_Work to be completed_
Below are lines of data; restate word for word those running from the line containing "black cross: (79, 91) -> (204, 109), moved" to the line containing "green circle: (199, 104)", inclusive, and no others.

(Items listed in a dataset)
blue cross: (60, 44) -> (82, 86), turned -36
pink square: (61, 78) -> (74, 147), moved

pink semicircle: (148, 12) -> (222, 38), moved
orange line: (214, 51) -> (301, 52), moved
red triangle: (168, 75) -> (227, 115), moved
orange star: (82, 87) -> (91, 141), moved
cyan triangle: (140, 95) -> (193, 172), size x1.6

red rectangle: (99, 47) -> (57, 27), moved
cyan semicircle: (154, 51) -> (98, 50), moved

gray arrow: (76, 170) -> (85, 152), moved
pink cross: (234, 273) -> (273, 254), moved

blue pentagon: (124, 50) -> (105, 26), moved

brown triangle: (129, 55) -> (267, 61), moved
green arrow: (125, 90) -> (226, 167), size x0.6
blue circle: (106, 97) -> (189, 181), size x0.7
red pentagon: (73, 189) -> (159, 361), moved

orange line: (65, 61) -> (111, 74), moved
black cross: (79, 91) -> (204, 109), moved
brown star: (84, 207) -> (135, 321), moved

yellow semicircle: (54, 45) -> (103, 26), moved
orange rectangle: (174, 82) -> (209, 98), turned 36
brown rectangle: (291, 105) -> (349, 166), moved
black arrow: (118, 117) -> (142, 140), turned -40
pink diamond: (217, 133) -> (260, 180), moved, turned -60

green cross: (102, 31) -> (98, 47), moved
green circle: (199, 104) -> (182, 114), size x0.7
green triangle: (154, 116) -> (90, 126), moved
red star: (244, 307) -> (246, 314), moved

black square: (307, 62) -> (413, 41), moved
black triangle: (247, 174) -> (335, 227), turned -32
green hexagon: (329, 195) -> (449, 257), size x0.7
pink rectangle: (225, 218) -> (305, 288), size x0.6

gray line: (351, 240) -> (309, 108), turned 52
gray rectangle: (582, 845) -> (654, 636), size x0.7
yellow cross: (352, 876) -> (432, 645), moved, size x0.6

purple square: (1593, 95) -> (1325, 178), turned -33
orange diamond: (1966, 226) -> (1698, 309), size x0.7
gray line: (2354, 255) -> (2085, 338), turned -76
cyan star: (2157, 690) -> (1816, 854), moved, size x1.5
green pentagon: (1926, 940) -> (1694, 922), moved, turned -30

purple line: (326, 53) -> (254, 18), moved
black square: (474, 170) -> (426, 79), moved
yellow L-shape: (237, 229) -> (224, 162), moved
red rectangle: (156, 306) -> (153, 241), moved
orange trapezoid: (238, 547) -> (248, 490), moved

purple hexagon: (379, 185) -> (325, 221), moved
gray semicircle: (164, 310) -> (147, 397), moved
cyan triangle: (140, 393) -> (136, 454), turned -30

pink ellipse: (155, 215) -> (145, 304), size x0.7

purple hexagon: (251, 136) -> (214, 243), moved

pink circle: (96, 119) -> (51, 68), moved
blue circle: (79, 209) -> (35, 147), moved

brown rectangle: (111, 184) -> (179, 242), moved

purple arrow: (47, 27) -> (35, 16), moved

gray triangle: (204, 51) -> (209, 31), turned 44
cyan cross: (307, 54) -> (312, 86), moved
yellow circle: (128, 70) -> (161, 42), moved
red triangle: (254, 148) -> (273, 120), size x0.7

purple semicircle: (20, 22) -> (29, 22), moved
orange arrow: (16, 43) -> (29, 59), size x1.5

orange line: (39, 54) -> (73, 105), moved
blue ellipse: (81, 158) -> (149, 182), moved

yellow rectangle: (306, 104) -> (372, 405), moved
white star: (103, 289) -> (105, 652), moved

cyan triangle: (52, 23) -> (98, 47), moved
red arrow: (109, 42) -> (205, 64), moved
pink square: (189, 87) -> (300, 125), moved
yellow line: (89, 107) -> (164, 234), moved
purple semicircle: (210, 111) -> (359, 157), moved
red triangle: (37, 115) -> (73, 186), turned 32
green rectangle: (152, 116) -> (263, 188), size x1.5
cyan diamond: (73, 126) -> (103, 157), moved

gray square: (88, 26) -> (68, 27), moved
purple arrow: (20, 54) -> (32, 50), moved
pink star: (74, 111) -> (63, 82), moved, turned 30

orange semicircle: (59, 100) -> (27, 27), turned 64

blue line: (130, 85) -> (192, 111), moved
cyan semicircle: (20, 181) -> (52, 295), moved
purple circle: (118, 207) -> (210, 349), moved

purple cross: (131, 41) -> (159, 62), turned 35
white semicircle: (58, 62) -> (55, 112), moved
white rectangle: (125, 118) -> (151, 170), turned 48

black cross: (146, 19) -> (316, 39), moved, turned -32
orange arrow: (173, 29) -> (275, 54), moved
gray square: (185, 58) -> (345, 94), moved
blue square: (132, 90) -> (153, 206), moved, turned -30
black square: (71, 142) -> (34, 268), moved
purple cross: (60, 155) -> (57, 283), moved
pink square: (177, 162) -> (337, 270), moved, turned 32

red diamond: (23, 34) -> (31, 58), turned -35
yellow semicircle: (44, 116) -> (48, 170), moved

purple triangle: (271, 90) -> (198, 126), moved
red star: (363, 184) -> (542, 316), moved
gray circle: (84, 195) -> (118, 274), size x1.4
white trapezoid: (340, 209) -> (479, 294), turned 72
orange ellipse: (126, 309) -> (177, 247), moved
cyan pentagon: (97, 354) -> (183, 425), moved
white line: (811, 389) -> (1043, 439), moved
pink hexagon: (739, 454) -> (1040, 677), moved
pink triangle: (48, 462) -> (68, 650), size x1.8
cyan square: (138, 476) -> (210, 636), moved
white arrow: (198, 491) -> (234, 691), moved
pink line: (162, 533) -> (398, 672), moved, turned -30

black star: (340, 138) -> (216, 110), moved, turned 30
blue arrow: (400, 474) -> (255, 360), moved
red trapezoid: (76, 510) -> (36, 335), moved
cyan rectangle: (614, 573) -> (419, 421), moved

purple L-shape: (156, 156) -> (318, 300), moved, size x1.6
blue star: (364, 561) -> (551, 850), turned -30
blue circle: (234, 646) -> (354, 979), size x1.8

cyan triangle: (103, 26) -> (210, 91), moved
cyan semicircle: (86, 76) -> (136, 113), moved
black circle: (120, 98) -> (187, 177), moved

_Exercise output_
black cross: (79, 91) -> (204, 109), moved
brown star: (84, 207) -> (135, 321), moved

yellow semicircle: (54, 45) -> (103, 26), moved
orange rectangle: (174, 82) -> (209, 98), turned 36
brown rectangle: (291, 105) -> (349, 166), moved
black arrow: (118, 117) -> (142, 140), turned -40
pink diamond: (217, 133) -> (260, 180), moved, turned -60

green cross: (102, 31) -> (98, 47), moved
green circle: (199, 104) -> (182, 114), size x0.7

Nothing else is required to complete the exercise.